[Stored records]
════════════════════

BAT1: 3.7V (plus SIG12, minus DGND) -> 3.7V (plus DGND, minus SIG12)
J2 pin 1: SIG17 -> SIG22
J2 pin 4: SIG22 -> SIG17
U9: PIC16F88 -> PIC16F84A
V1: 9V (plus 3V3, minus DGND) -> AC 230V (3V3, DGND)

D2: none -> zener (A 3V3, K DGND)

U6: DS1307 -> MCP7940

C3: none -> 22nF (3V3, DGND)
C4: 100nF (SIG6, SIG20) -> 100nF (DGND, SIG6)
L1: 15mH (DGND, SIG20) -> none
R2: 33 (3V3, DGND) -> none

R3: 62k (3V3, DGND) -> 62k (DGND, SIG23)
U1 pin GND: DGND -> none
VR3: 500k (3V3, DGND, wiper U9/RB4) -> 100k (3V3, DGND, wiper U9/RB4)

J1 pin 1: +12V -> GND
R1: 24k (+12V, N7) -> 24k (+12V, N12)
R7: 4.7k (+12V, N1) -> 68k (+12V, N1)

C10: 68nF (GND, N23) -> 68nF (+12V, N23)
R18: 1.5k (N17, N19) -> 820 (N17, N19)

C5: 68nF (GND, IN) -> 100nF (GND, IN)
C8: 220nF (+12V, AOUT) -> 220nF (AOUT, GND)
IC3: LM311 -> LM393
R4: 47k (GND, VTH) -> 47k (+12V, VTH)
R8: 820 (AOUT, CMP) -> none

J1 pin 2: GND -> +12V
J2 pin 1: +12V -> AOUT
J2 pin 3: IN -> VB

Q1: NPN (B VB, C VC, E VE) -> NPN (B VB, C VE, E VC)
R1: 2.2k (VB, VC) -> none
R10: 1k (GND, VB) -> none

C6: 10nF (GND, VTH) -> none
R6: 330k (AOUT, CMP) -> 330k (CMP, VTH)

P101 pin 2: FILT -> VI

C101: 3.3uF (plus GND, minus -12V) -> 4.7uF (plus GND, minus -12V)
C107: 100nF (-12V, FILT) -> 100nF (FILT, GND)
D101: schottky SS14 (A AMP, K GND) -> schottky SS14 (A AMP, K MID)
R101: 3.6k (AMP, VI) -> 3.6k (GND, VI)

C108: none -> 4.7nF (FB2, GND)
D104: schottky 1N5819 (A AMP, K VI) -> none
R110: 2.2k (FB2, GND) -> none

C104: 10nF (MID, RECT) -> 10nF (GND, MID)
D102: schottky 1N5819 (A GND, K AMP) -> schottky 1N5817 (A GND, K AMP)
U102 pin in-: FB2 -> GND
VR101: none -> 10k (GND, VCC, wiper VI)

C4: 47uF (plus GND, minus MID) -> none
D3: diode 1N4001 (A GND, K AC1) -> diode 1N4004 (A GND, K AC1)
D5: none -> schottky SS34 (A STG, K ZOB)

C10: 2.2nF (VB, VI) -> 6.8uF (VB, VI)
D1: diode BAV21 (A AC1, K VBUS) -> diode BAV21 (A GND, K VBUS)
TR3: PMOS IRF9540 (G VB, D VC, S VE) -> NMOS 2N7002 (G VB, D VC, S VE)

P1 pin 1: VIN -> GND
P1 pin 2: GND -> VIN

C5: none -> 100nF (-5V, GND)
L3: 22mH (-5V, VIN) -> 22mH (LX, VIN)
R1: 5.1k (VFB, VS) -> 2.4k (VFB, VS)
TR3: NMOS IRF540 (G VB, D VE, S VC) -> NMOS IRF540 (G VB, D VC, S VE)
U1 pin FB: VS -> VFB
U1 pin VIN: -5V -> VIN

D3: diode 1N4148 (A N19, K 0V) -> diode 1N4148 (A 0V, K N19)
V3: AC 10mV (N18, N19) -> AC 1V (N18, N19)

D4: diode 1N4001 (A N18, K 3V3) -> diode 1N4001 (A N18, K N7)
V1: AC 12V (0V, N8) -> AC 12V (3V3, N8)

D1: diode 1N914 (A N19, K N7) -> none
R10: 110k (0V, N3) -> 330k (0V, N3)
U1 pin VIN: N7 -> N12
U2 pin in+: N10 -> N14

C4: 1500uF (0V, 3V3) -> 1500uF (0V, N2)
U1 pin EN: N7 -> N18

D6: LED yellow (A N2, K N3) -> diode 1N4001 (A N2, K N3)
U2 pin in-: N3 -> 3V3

════════════════════

## EXERCISE OBJECTIVE
Given the records above, reproduce precisely and only the lines between the line holding "R18: 1.5k (N17, N19) -> 820 (N17, N19)" and the line holding "Q1: NPN (B VB, C", inclusive.

## TASK SOLUTION
R18: 1.5k (N17, N19) -> 820 (N17, N19)

C5: 68nF (GND, IN) -> 100nF (GND, IN)
C8: 220nF (+12V, AOUT) -> 220nF (AOUT, GND)
IC3: LM311 -> LM393
R4: 47k (GND, VTH) -> 47k (+12V, VTH)
R8: 820 (AOUT, CMP) -> none

J1 pin 2: GND -> +12V
J2 pin 1: +12V -> AOUT
J2 pin 3: IN -> VB

Q1: NPN (B VB, C VC, E VE) -> NPN (B VB, C VE, E VC)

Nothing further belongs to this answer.